» PROVIDED MATERIAL:
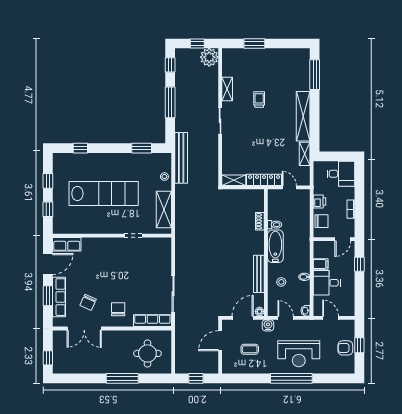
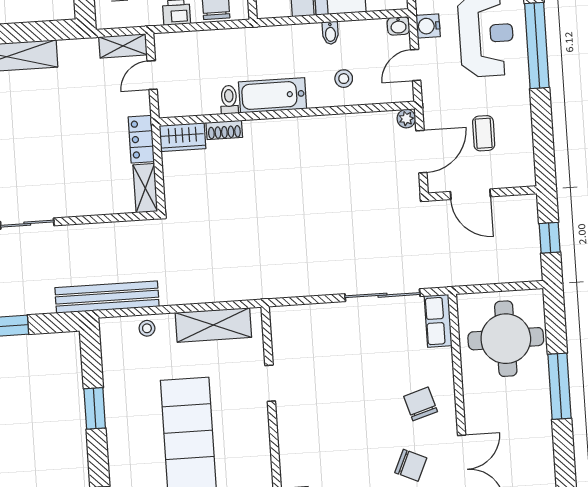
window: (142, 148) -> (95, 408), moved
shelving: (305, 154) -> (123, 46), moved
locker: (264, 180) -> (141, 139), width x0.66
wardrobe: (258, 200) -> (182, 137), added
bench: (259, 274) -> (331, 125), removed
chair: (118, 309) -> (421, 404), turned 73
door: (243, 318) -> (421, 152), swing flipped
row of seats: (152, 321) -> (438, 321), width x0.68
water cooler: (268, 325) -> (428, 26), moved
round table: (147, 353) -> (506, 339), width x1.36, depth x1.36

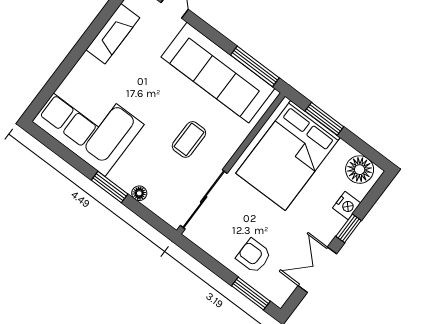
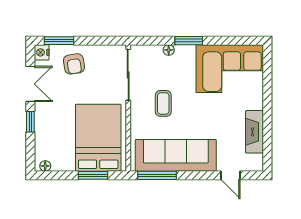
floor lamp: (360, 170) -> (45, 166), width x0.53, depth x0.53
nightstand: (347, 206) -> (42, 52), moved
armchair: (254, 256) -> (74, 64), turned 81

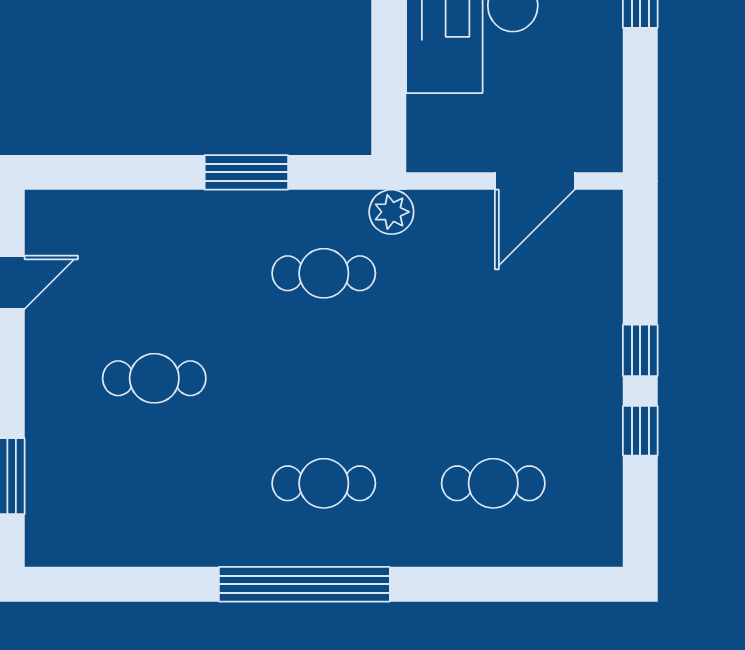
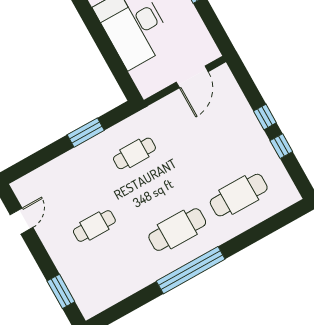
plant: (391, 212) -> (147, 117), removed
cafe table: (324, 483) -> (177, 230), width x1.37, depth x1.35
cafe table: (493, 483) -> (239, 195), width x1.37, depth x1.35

» ACTIVITY: Say how many lines of the material above contain the string "removed". Write nothing but the number.

» EXERCISE RESULT: 2